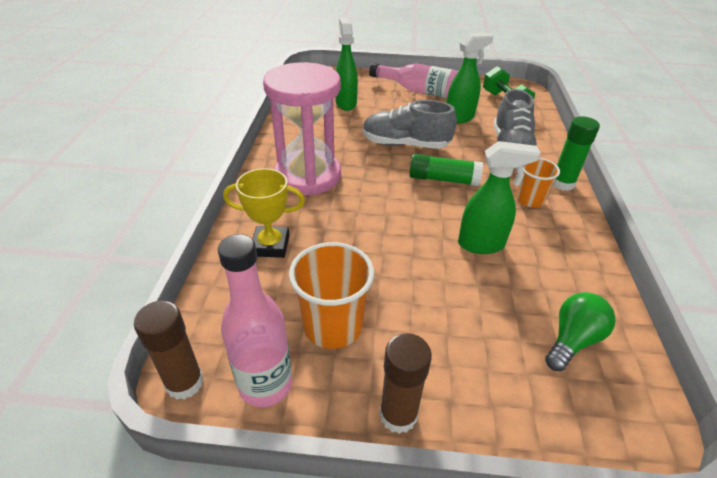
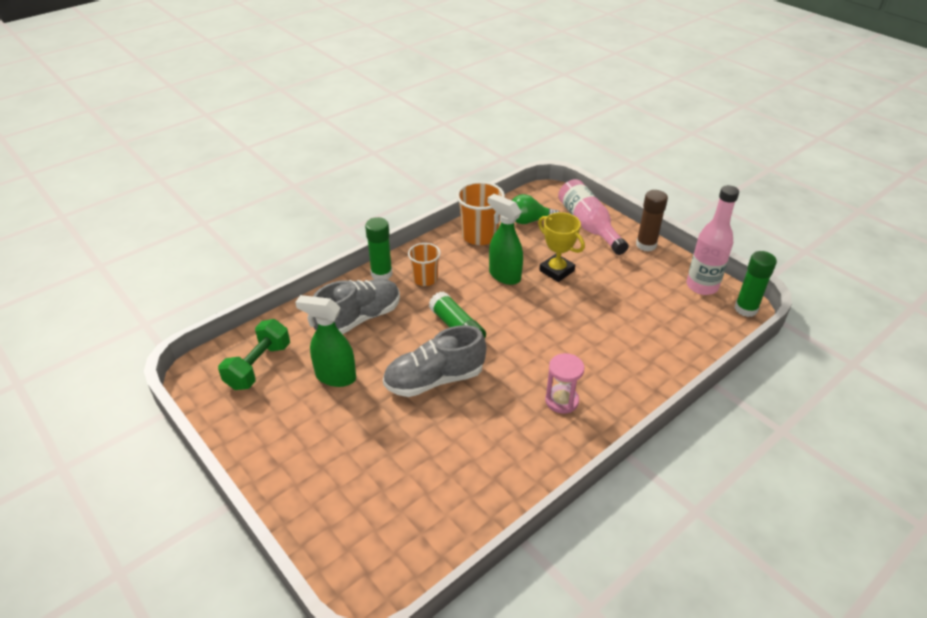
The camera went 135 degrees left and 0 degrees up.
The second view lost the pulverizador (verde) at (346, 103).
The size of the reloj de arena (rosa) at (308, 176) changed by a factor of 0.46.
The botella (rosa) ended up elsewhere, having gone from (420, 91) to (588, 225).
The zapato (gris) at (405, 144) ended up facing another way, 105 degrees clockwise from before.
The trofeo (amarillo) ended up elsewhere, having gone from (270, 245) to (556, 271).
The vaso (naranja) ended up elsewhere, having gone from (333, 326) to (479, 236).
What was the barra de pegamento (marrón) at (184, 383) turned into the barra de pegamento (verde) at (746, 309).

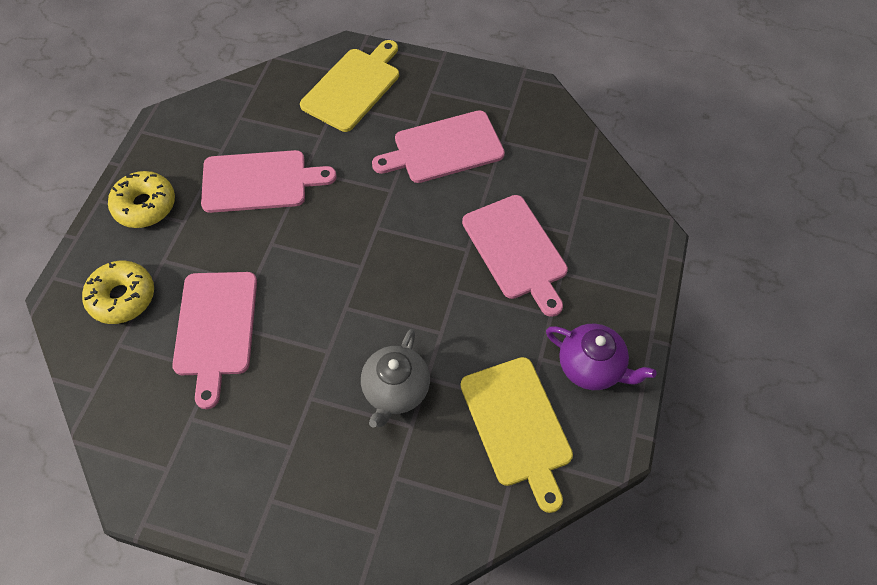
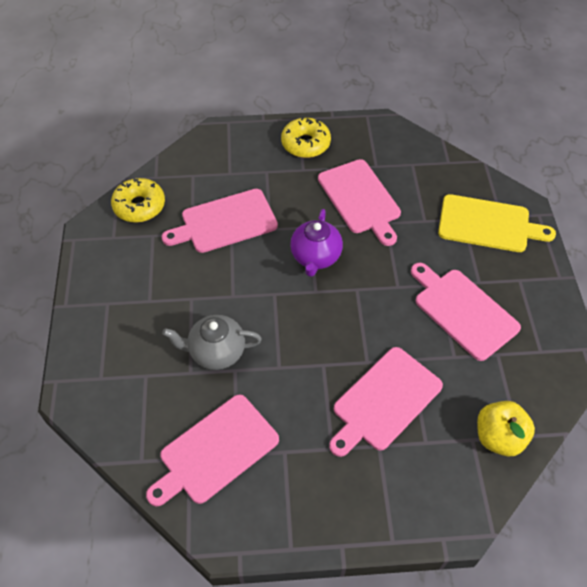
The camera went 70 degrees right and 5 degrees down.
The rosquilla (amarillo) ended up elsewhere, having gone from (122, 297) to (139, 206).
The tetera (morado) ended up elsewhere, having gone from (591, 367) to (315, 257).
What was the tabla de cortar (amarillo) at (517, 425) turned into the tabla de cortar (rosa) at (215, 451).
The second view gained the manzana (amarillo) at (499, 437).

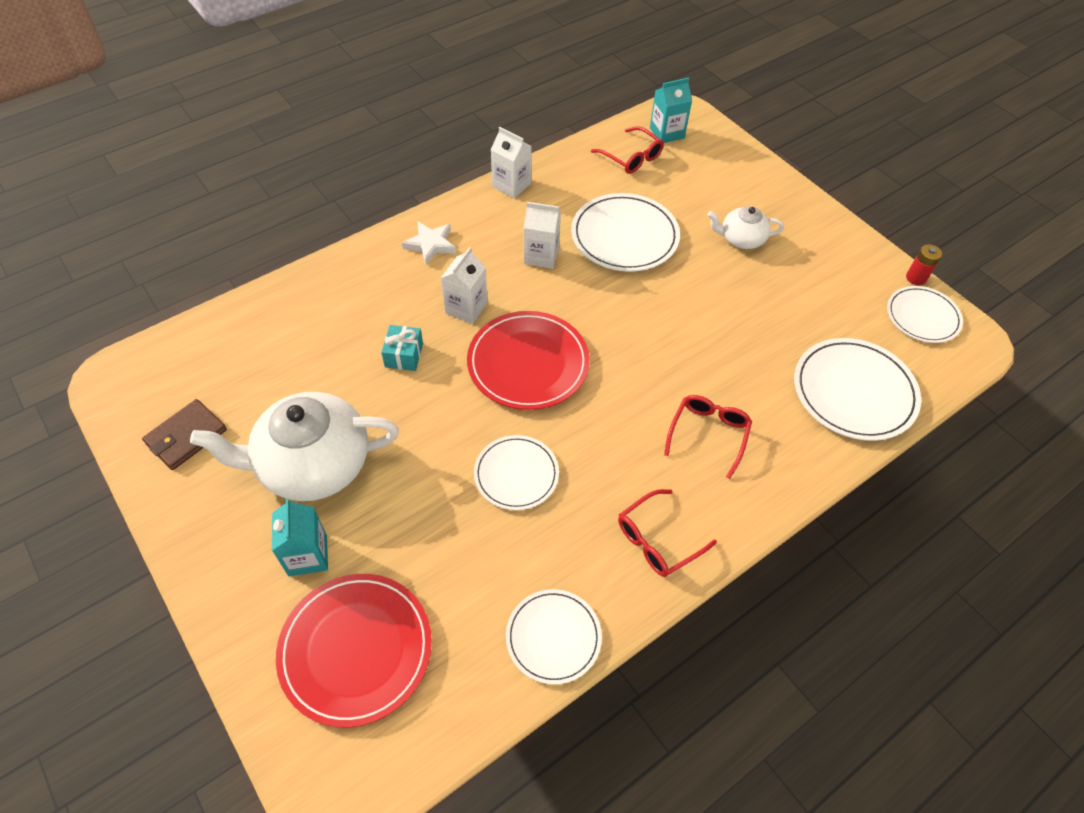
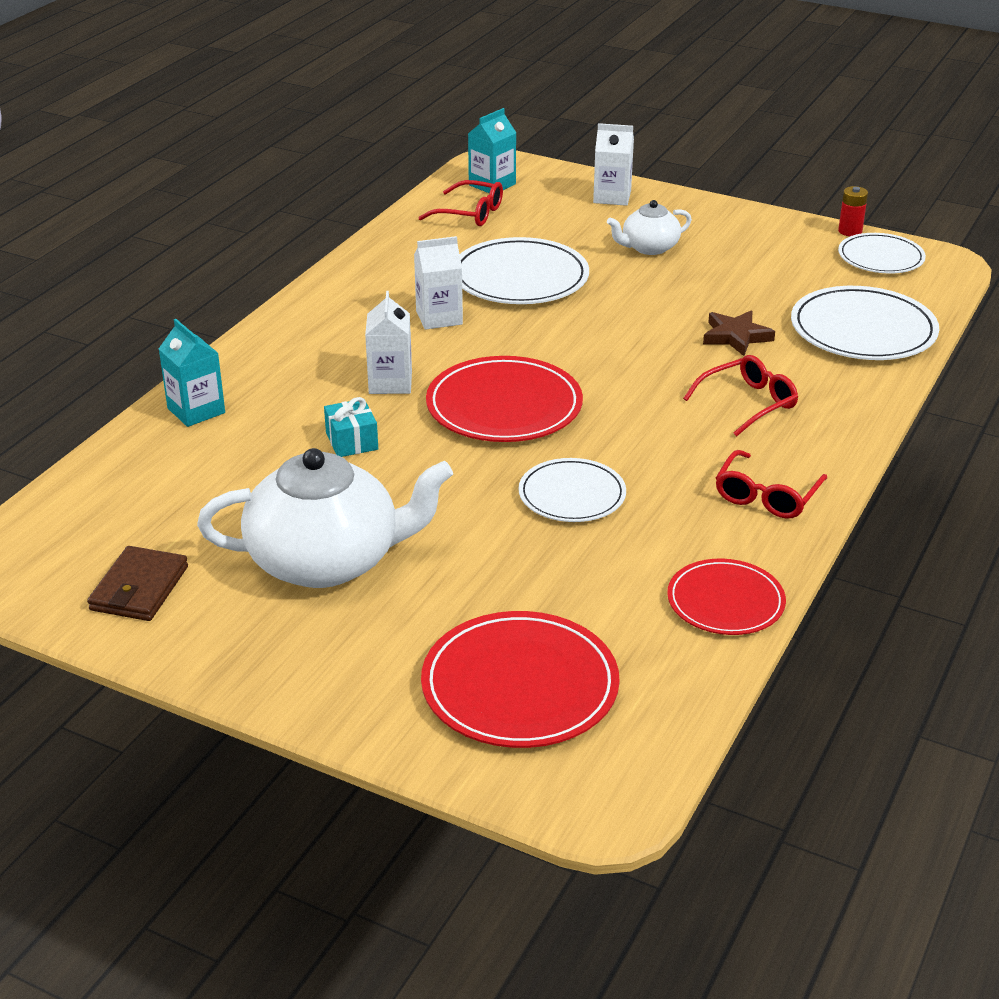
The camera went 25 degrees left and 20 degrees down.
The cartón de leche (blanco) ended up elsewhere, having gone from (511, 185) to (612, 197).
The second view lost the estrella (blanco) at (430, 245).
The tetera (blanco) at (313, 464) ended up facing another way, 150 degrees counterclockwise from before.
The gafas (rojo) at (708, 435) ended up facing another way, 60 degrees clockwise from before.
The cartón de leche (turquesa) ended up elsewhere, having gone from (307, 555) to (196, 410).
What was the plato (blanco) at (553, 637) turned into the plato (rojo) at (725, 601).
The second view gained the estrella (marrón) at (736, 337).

- [PROBLEM] Except for the pictures, the whole listing above should be transcribed exactly.

- [SOLUTION FOR THIS PROBLEM]
The camera went 135 degrees left and 0 degrees up.
The second view lost the pulverizador (verde) at (346, 103).
The size of the reloj de arena (rosa) at (308, 176) changed by a factor of 0.46.
The botella (rosa) ended up elsewhere, having gone from (420, 91) to (588, 225).
The zapato (gris) at (405, 144) ended up facing another way, 105 degrees clockwise from before.
The trofeo (amarillo) ended up elsewhere, having gone from (270, 245) to (556, 271).
The vaso (naranja) ended up elsewhere, having gone from (333, 326) to (479, 236).
What was the barra de pegamento (marrón) at (184, 383) turned into the barra de pegamento (verde) at (746, 309).

The camera went 70 degrees right and 5 degrees down.
The rosquilla (amarillo) ended up elsewhere, having gone from (122, 297) to (139, 206).
The tetera (morado) ended up elsewhere, having gone from (591, 367) to (315, 257).
What was the tabla de cortar (amarillo) at (517, 425) turned into the tabla de cortar (rosa) at (215, 451).
The second view gained the manzana (amarillo) at (499, 437).

The camera went 25 degrees left and 20 degrees down.
The cartón de leche (blanco) ended up elsewhere, having gone from (511, 185) to (612, 197).
The second view lost the estrella (blanco) at (430, 245).
The tetera (blanco) at (313, 464) ended up facing another way, 150 degrees counterclockwise from before.
The gafas (rojo) at (708, 435) ended up facing another way, 60 degrees clockwise from before.
The cartón de leche (turquesa) ended up elsewhere, having gone from (307, 555) to (196, 410).
What was the plato (blanco) at (553, 637) turned into the plato (rojo) at (725, 601).
The second view gained the estrella (marrón) at (736, 337).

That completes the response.